Instruction for the data below: set down exactly the lines from the line with "TP201: none -> test point (U201/FB)" to the line with "U201 pin VIN: VRAW -> SW", inclusive, and no others.

Study material: Begin

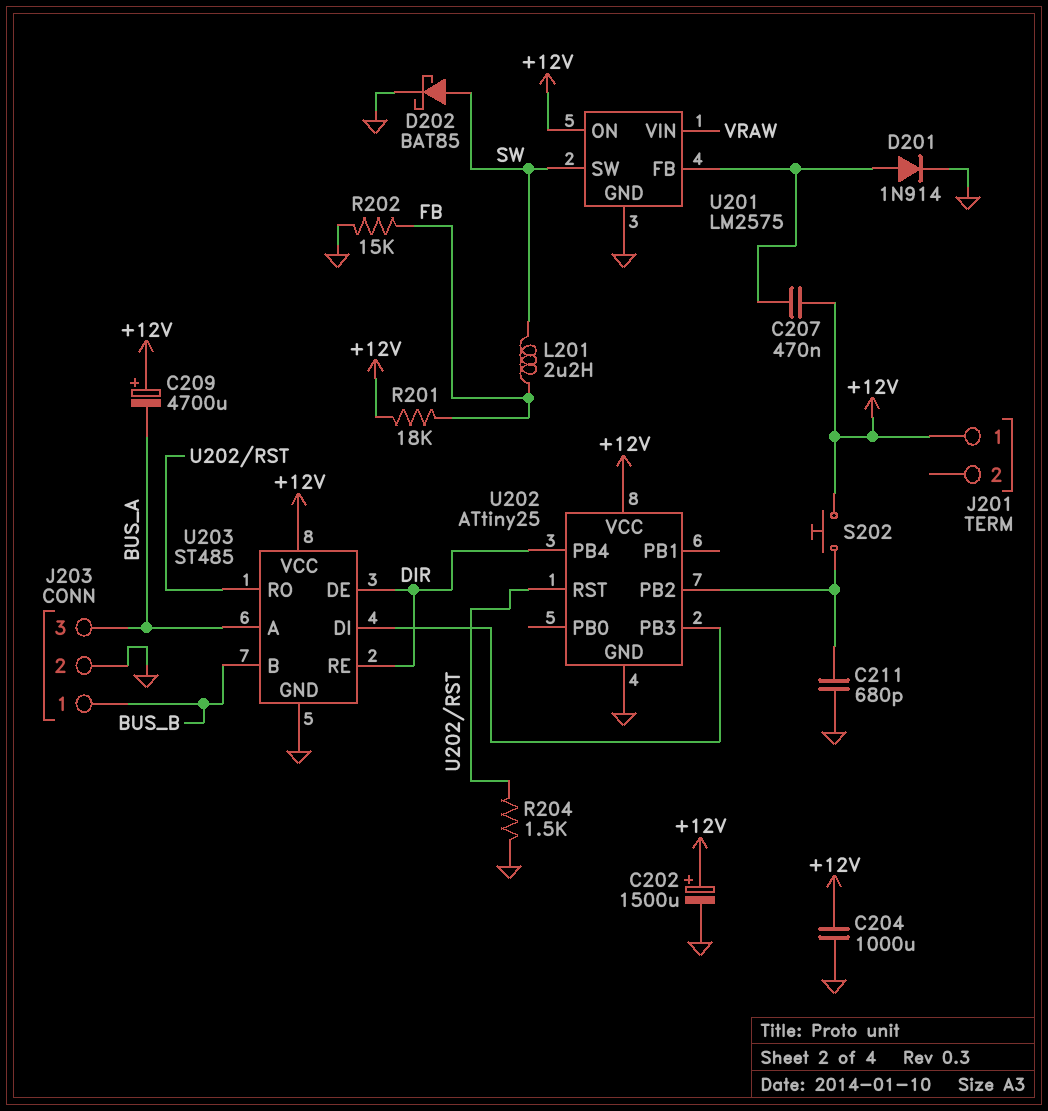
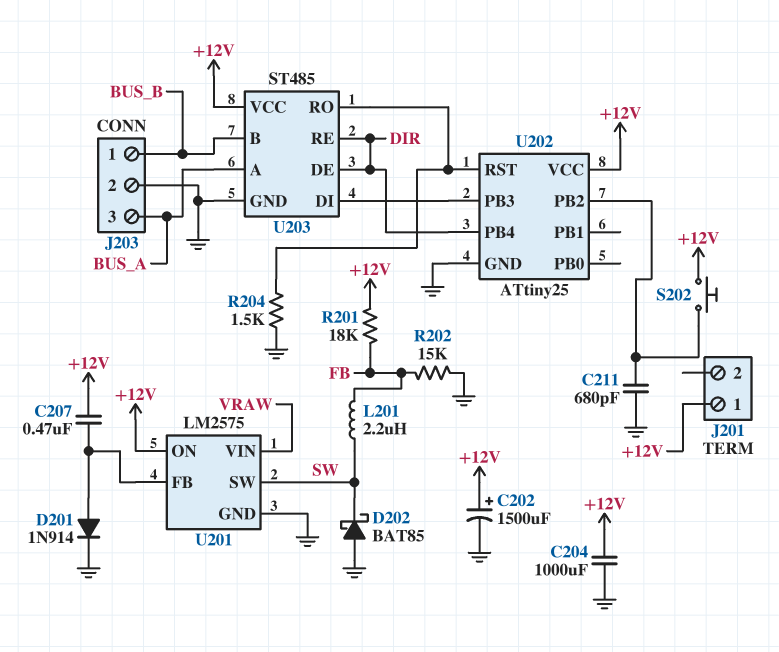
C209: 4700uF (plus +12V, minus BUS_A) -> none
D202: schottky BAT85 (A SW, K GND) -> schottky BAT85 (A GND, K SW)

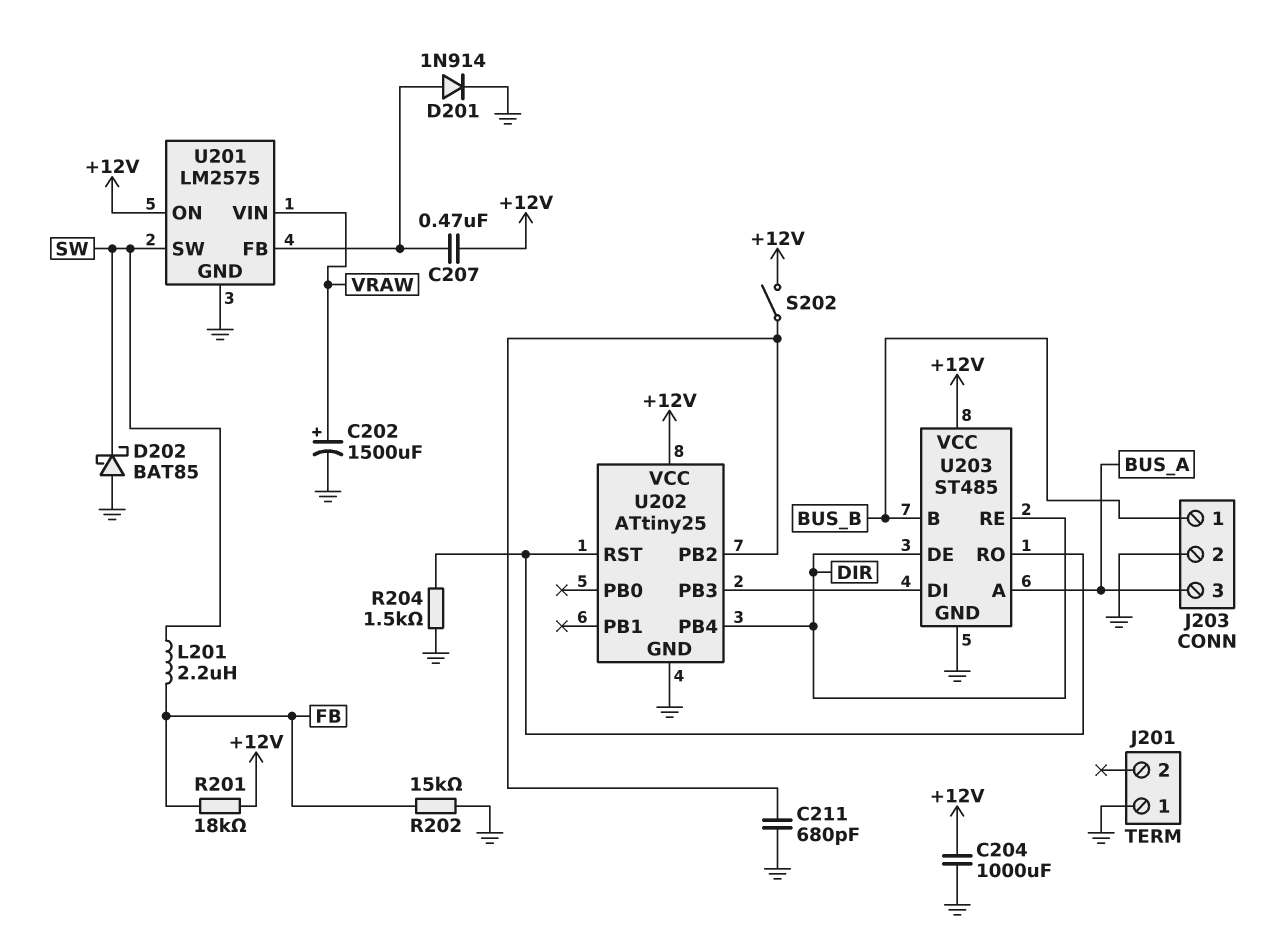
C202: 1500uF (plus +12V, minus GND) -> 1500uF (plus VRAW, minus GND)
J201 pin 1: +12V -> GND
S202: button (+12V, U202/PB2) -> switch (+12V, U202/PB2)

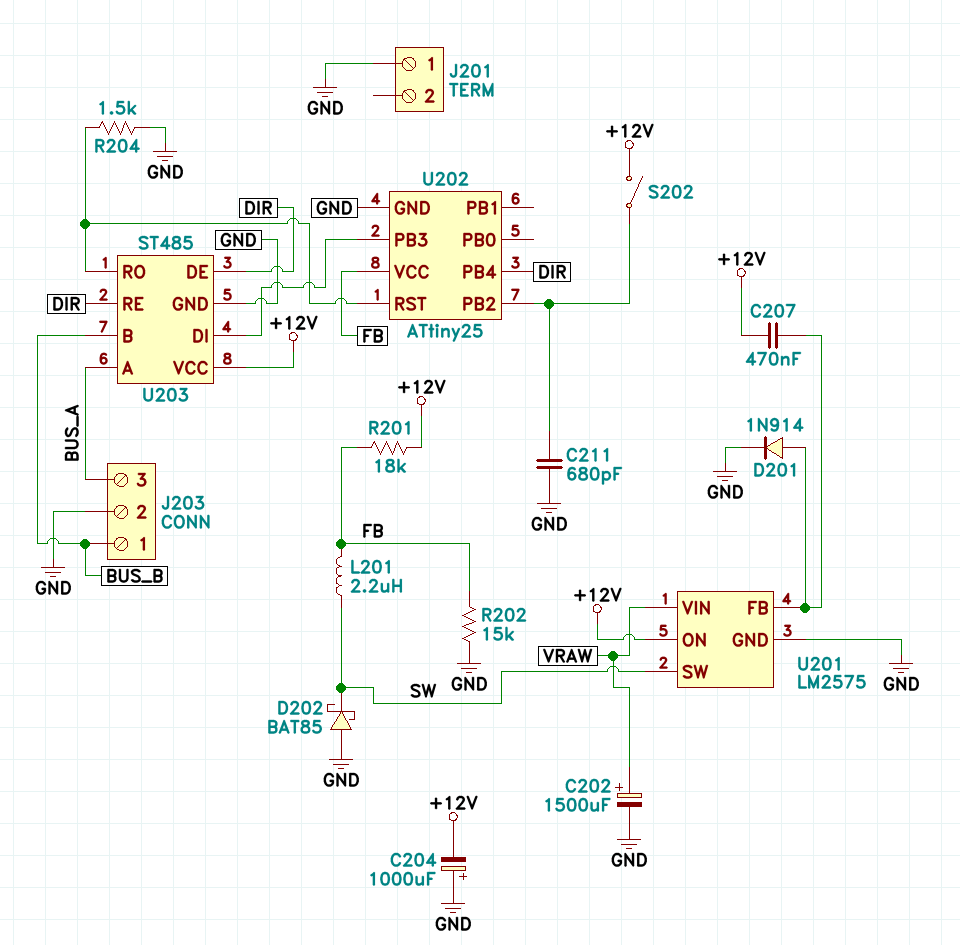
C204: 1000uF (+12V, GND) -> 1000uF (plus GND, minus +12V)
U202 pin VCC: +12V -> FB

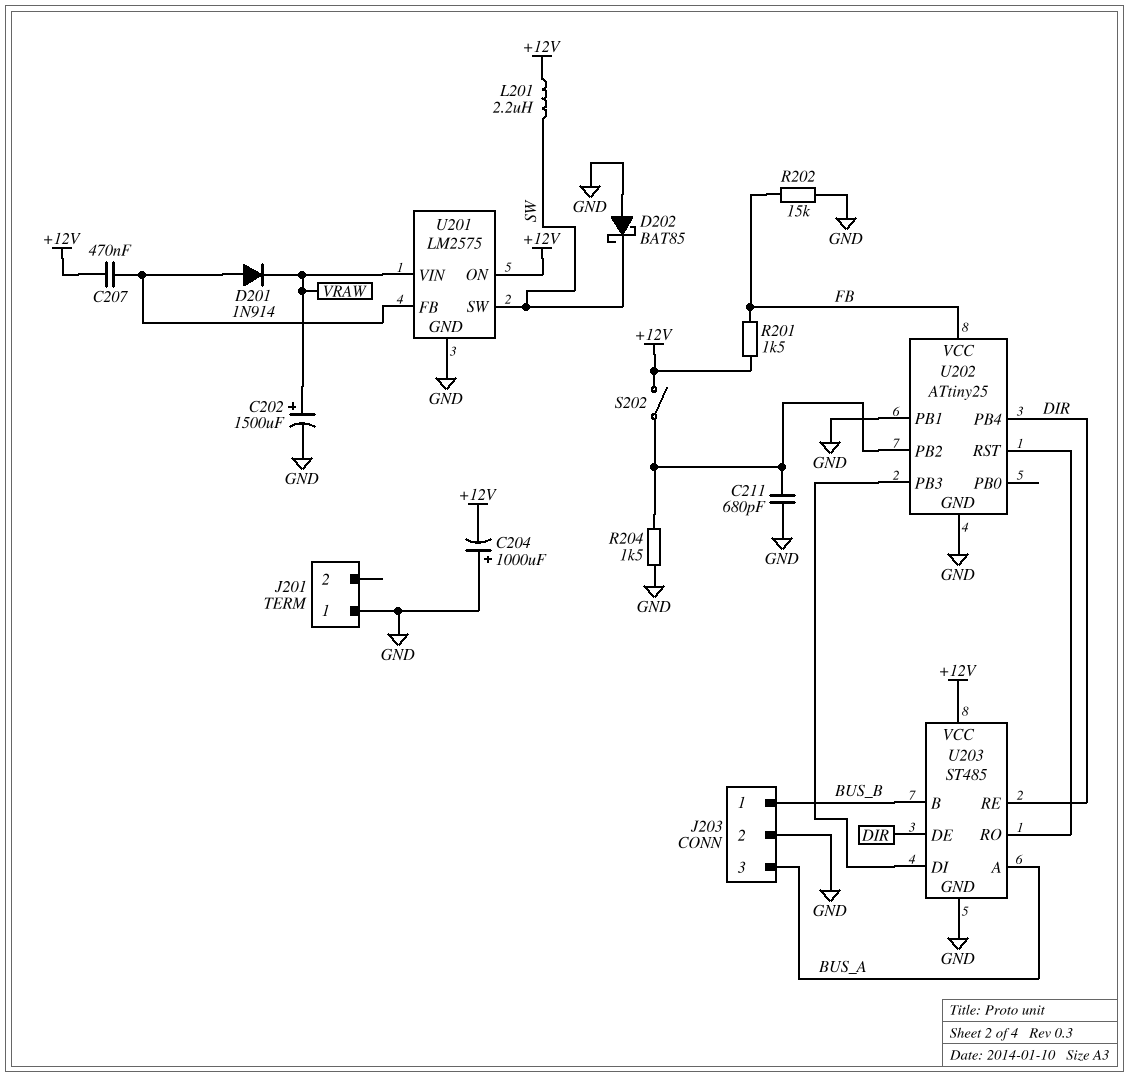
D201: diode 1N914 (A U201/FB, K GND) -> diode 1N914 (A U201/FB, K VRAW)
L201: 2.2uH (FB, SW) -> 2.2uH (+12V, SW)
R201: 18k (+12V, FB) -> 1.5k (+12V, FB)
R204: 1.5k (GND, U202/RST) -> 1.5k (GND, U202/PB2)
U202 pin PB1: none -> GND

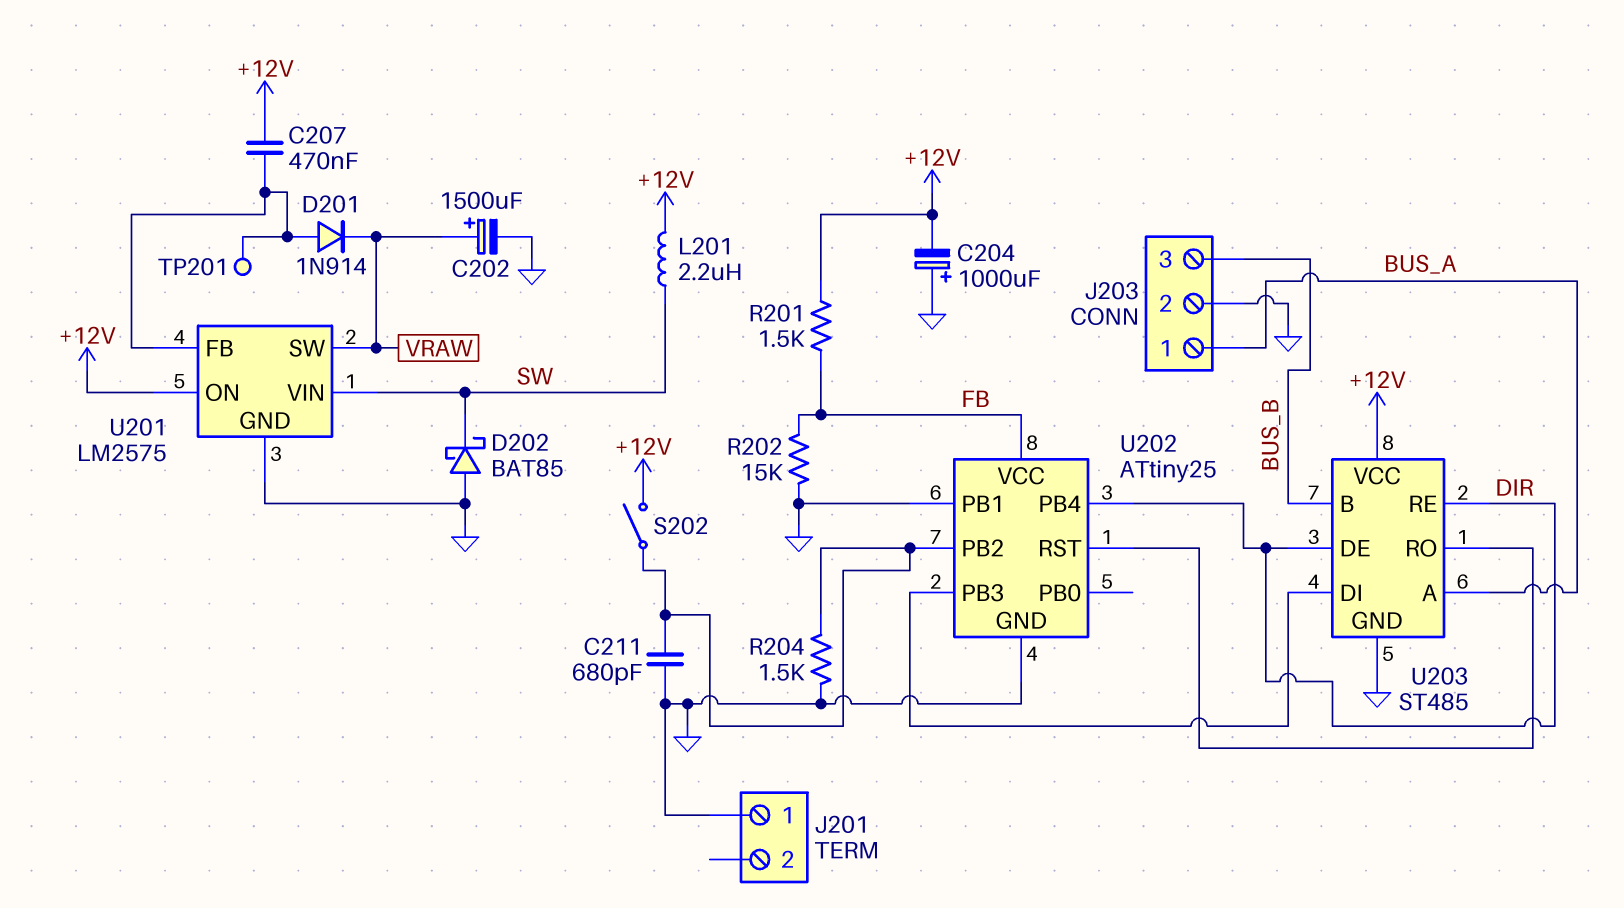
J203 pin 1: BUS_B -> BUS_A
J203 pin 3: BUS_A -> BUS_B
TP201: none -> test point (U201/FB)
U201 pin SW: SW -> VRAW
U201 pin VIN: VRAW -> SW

Study material: End
Study material: Begin

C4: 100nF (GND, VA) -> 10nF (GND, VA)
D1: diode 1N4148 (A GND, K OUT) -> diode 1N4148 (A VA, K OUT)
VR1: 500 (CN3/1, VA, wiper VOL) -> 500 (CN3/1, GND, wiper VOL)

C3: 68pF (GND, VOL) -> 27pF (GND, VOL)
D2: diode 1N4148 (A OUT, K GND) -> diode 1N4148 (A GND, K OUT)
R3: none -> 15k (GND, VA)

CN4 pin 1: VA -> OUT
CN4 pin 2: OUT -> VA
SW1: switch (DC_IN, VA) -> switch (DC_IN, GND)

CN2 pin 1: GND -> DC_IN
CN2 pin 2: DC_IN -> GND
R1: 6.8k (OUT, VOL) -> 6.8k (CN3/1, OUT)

Study material: End
Study material: Begin

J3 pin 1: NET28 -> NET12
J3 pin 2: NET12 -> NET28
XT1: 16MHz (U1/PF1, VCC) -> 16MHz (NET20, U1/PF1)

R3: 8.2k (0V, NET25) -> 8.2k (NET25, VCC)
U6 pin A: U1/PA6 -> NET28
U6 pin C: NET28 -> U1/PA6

Study material: End

▶ [The completed task]
TP201: none -> test point (U201/FB)
U201 pin SW: SW -> VRAW
U201 pin VIN: VRAW -> SW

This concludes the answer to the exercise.